◆ **EXERCISE AIM**: Below are records; output exactly the lines from the one with "(384, 90) = (344, 95): turquoise" through their final line.

Data excerpts
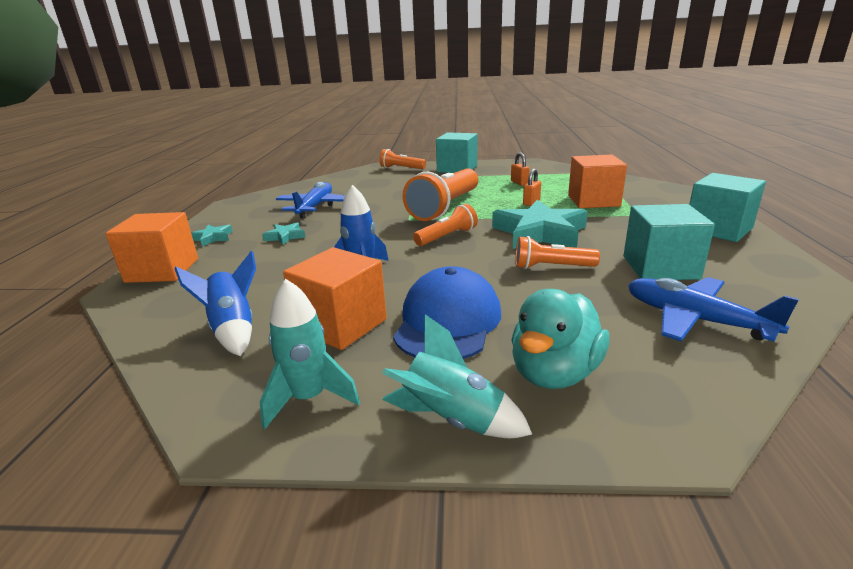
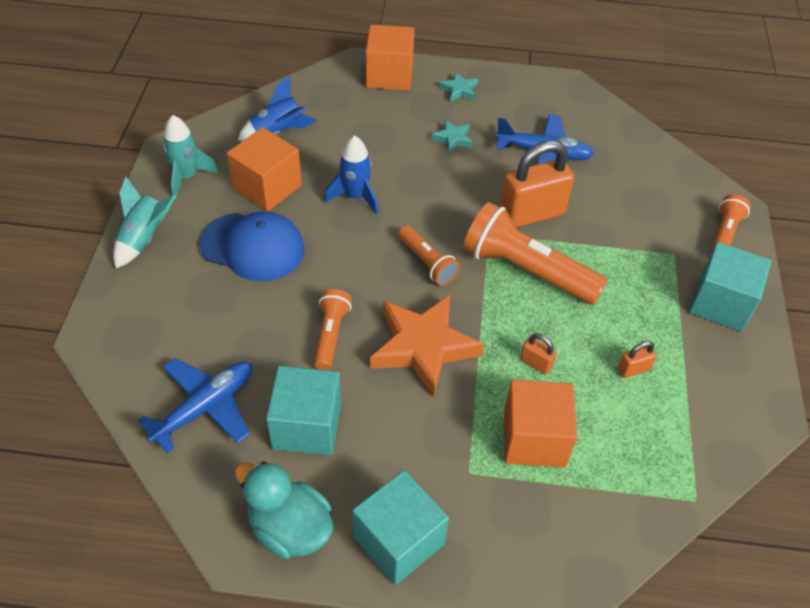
camera: 90 degrees right, 25 degrees up
(385, 208) = (531, 213): none -> orange padlock
(540, 233) = (423, 347): turquoise star -> orange star
(554, 373) = (169, 295): turquoise duck -> turquoise duck (289, 528)

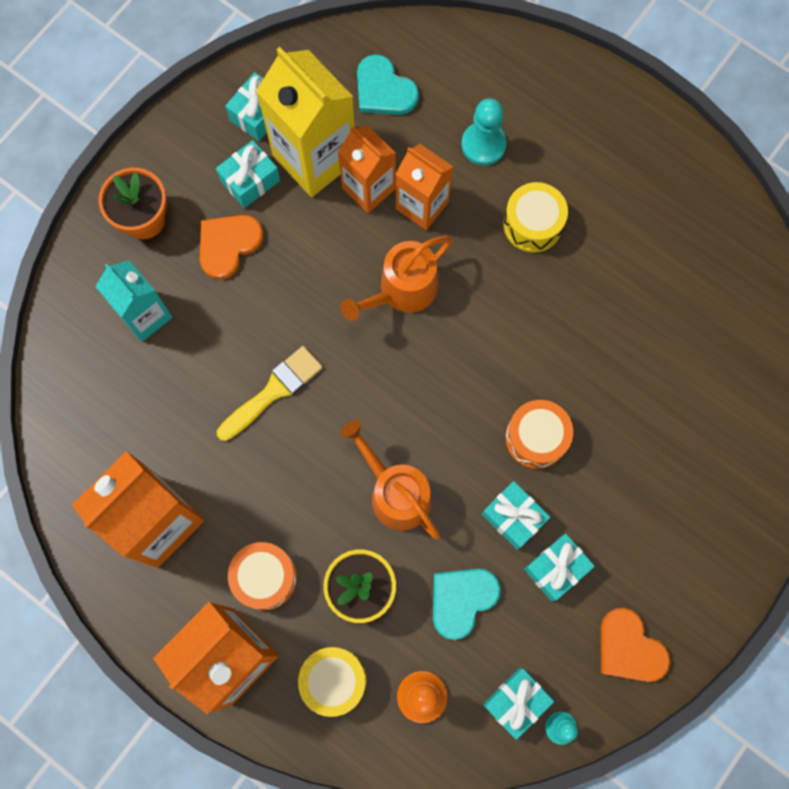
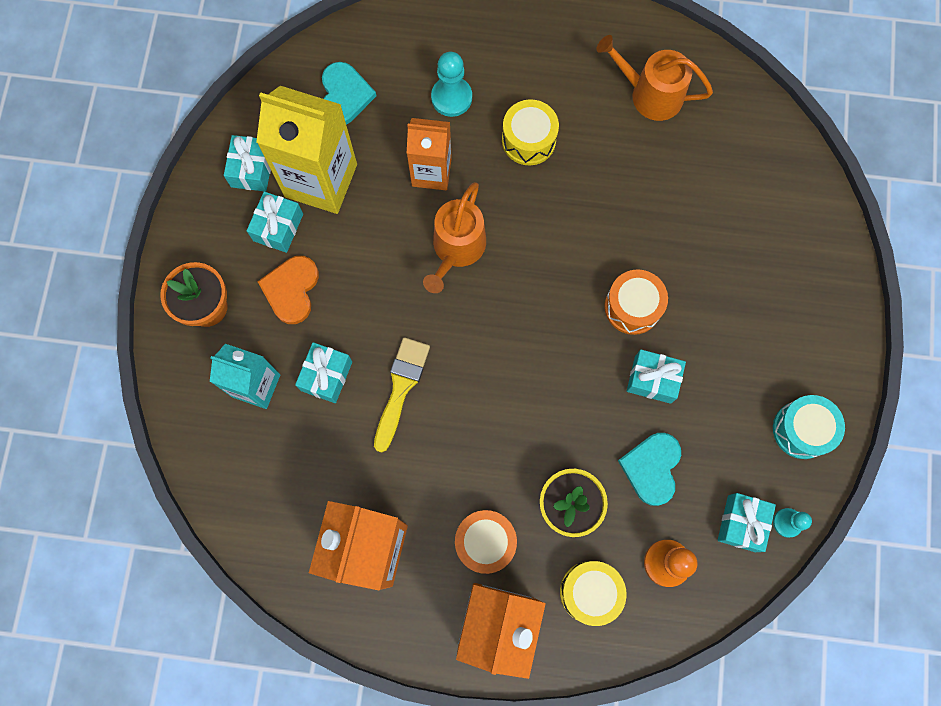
camera: 30 degrees left, 0 degrees up
(368, 188) = (380, 181): orange carton -> none
(384, 90) = (344, 95): turquoise heart -> turquoise heart turned 105 degrees counterclockwise
(395, 493) = (549, 413): orange watering can -> orange watering can (650, 94)
(556, 569) = (709, 400): turquoise gift -> turquoise gift (326, 376)
(629, 648) = (801, 430): orange heart -> turquoise drum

◆ **SOLUTION FOR THIS PROBLEM**:
(384, 90) = (344, 95): turquoise heart -> turquoise heart turned 105 degrees counterclockwise
(395, 493) = (549, 413): orange watering can -> orange watering can (650, 94)
(556, 569) = (709, 400): turquoise gift -> turquoise gift (326, 376)
(629, 648) = (801, 430): orange heart -> turquoise drum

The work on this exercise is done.